[Before and after images]
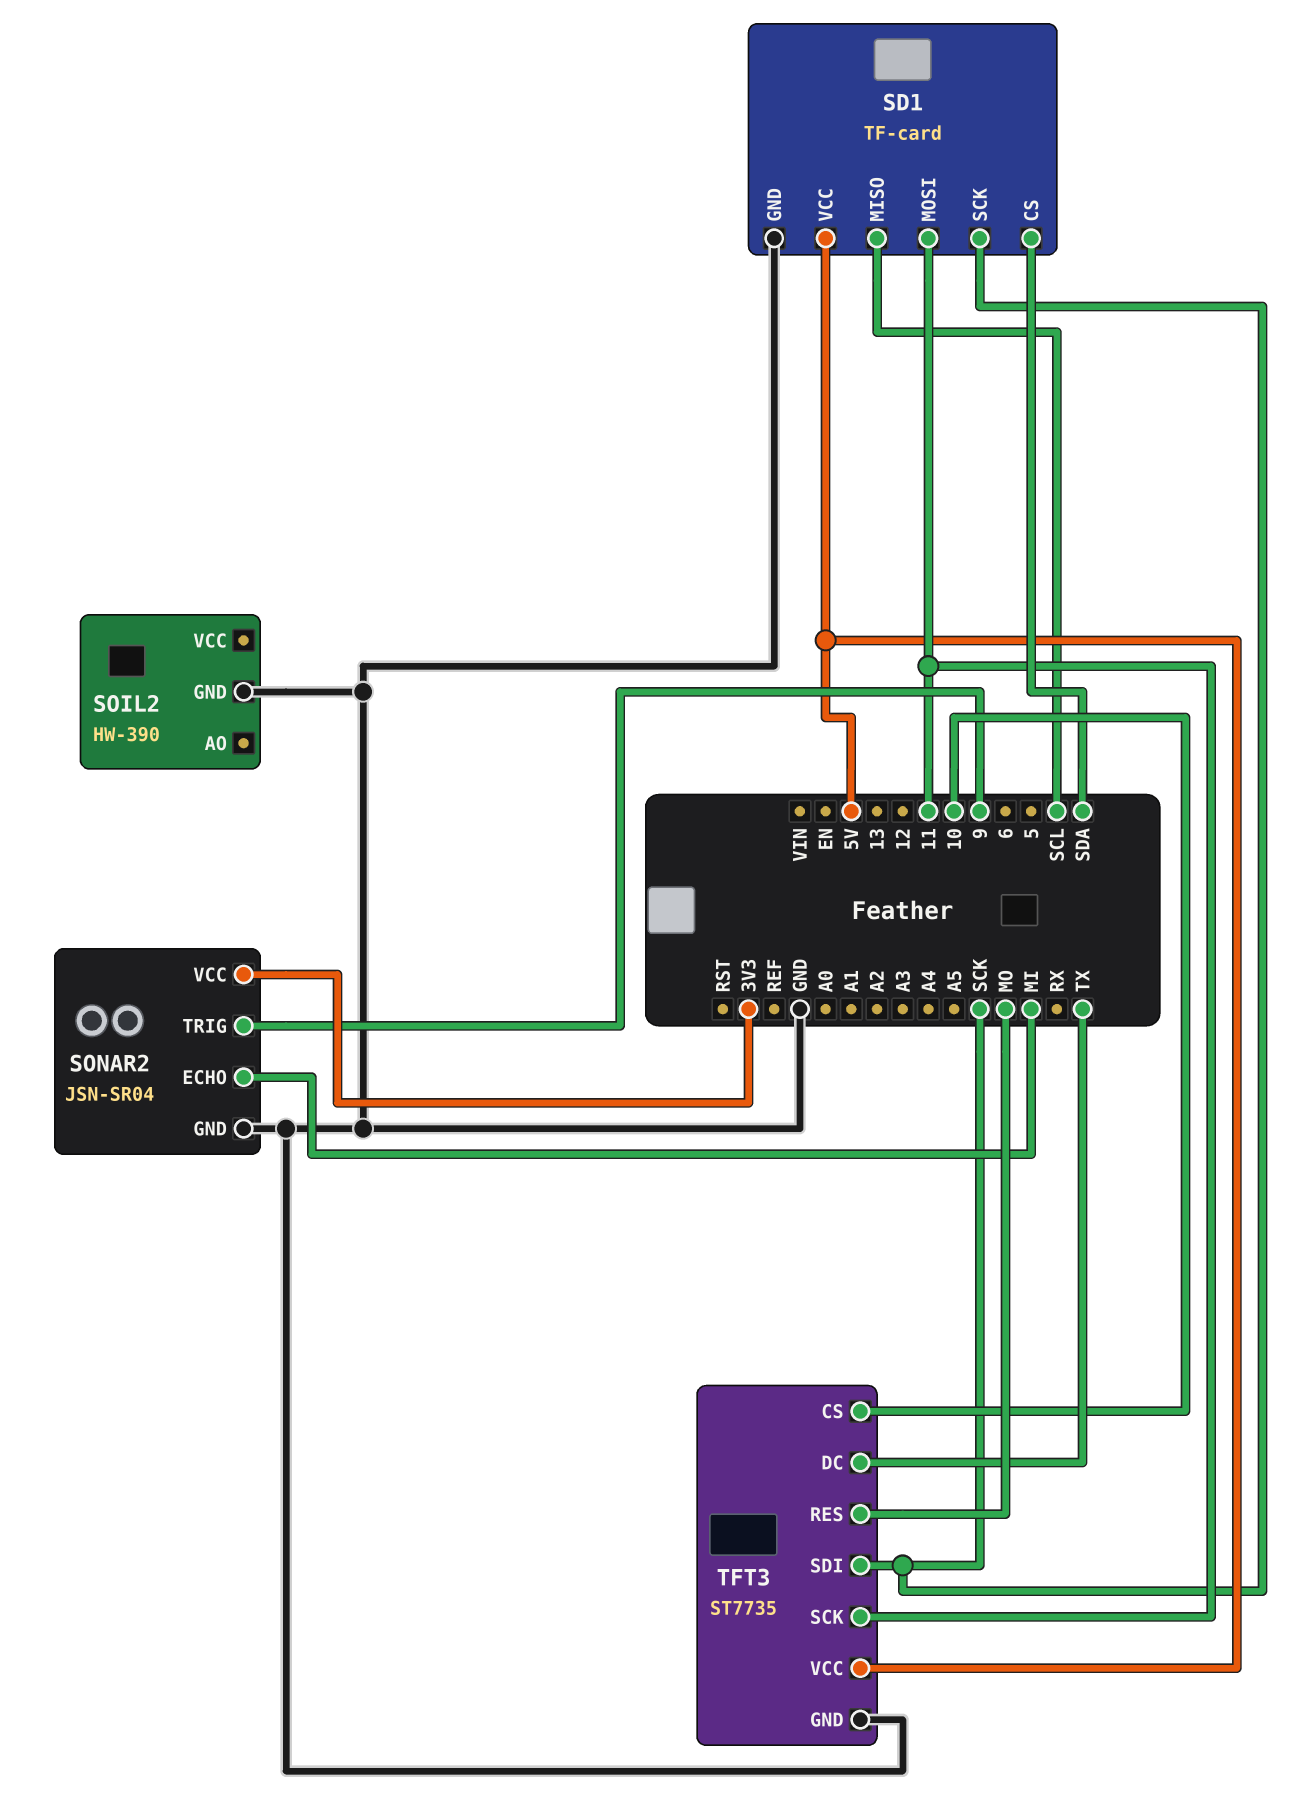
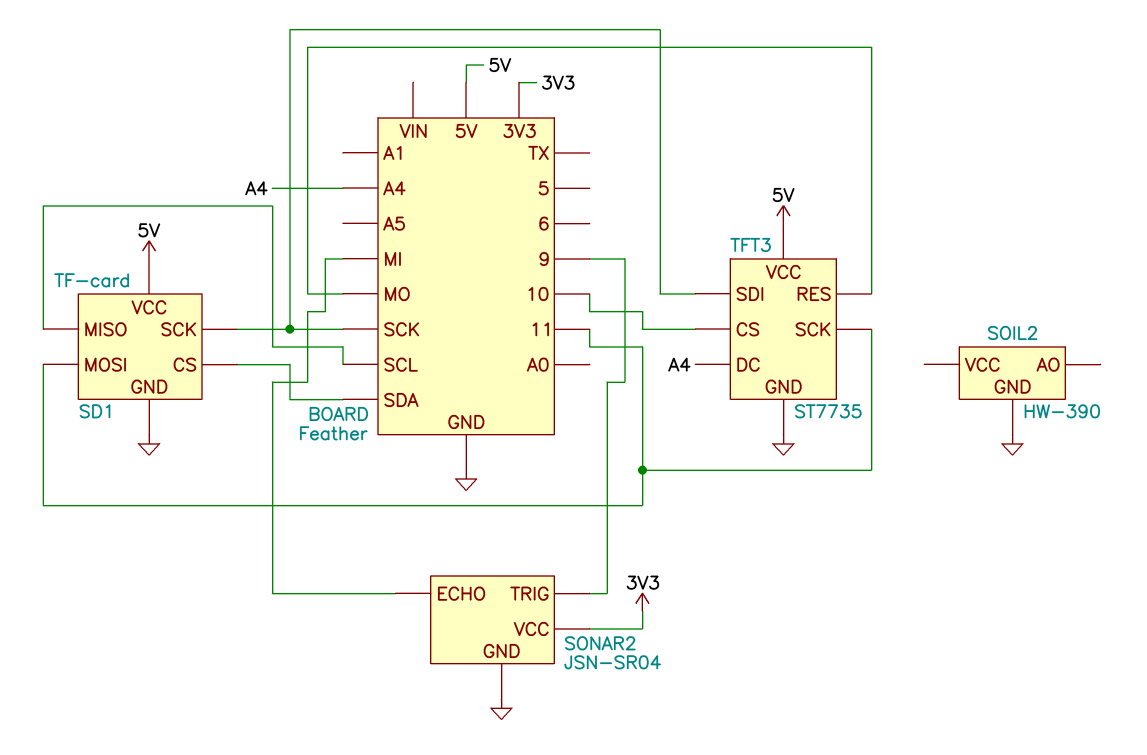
TFT3 pin DC: TX -> A4

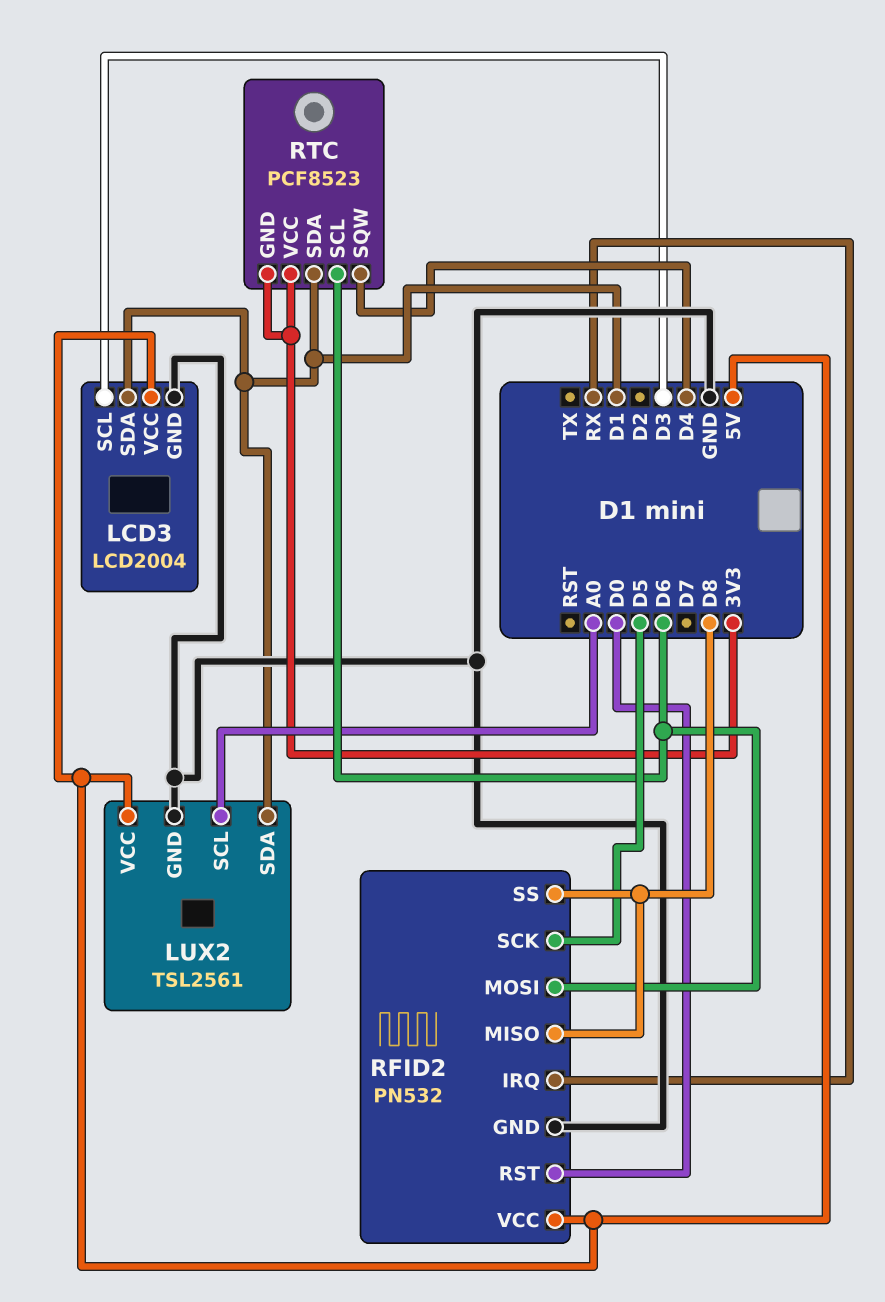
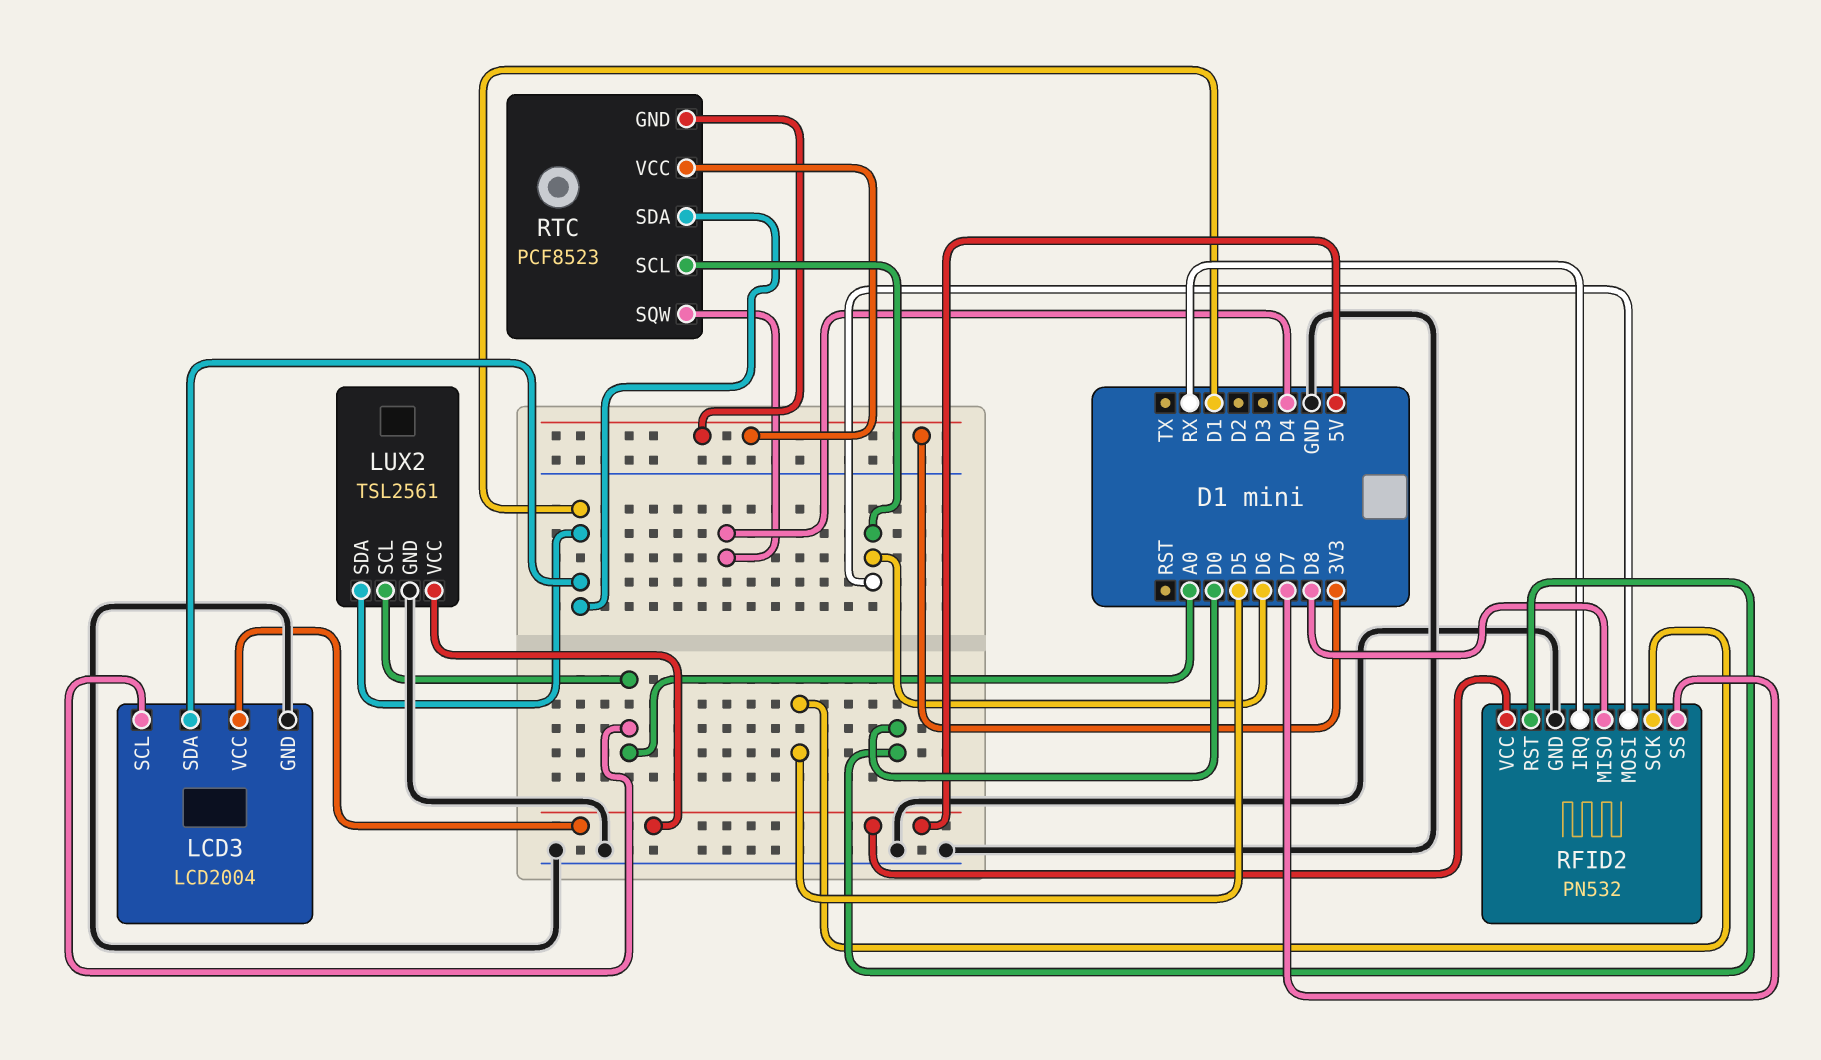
LCD3 pin SCL: D3 -> A0
RFID2 pin SS: D8 -> D7

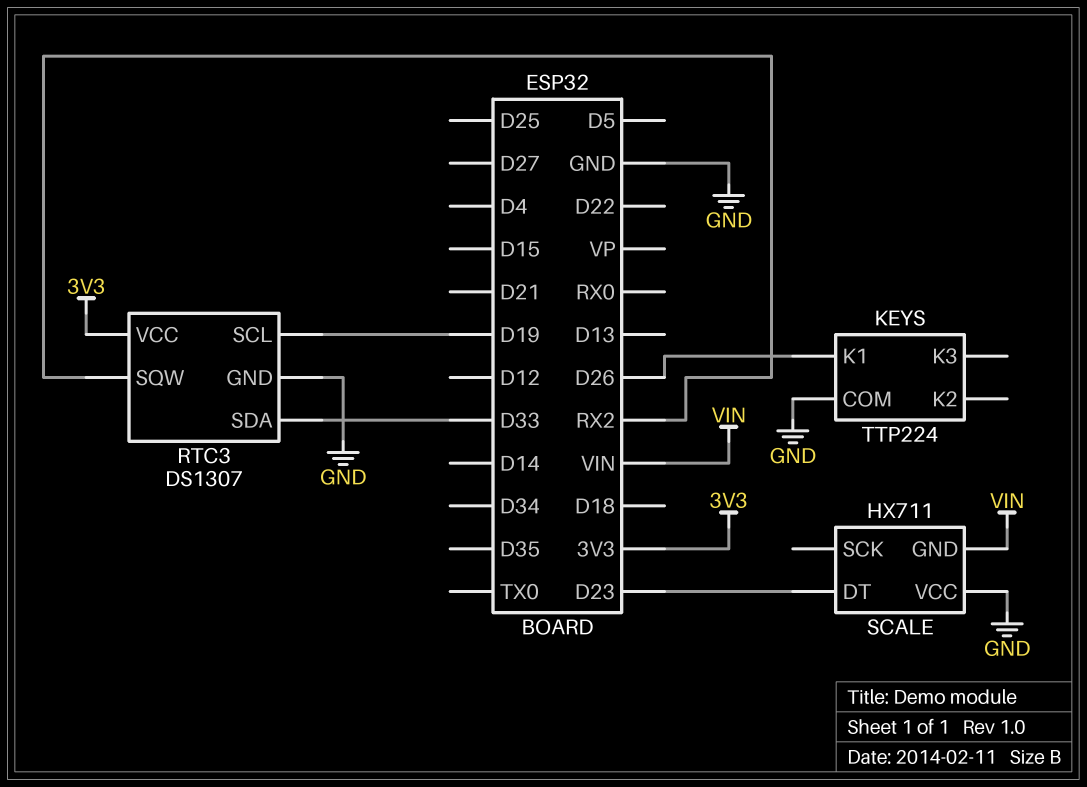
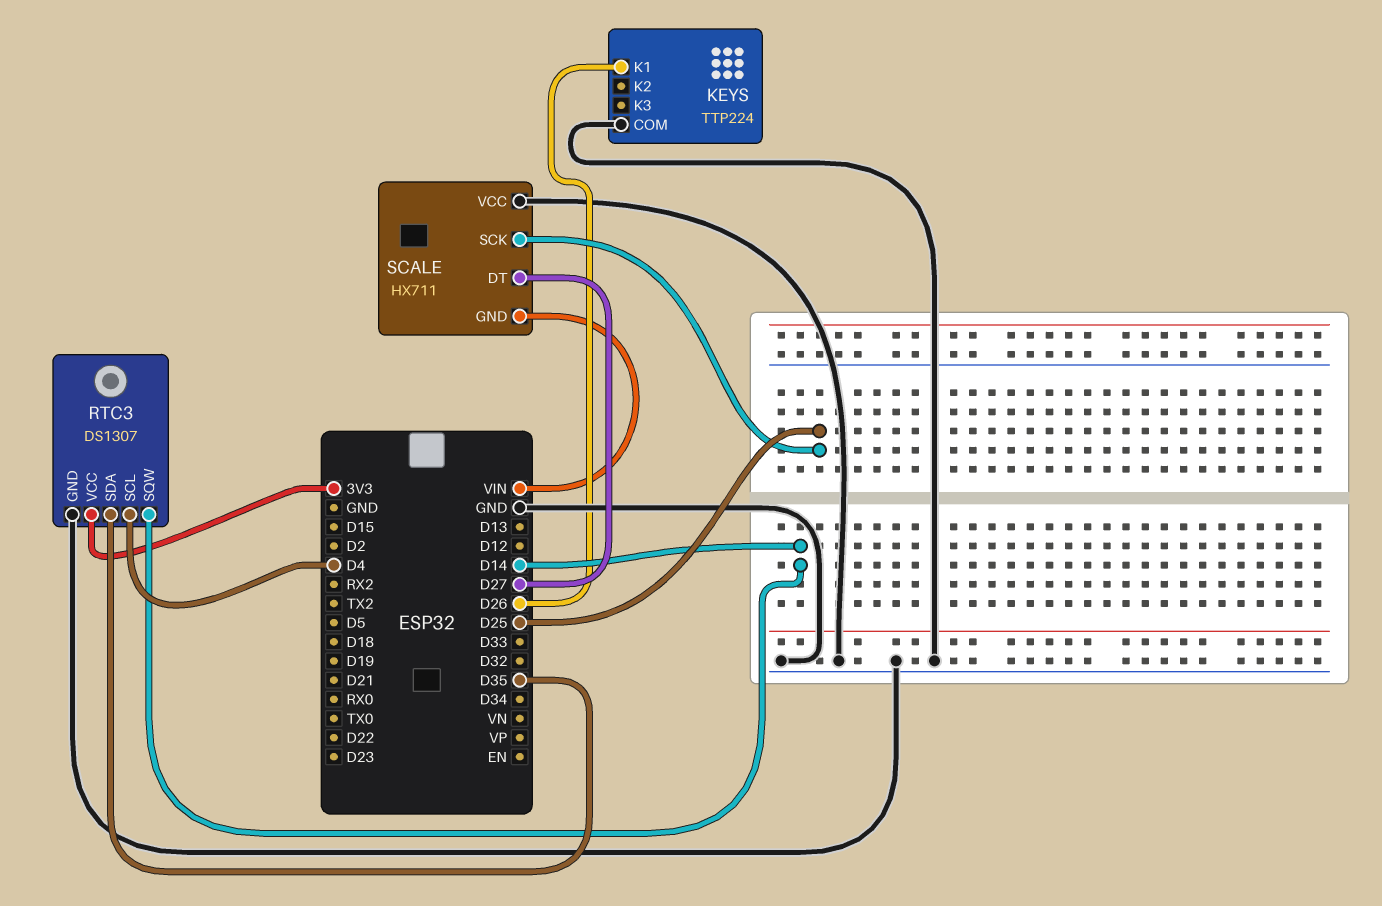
RTC3 pin SCL: D19 -> D4
RTC3 pin SDA: D33 -> D35
RTC3 pin SQW: RX2 -> D14
SCALE pin DT: D23 -> D27
SCALE pin SCK: none -> D25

* The problem
In the entries above, identify every line with the word "SCALE". Copy those lines.

* Result of the exercise
SCALE pin DT: D23 -> D27
SCALE pin SCK: none -> D25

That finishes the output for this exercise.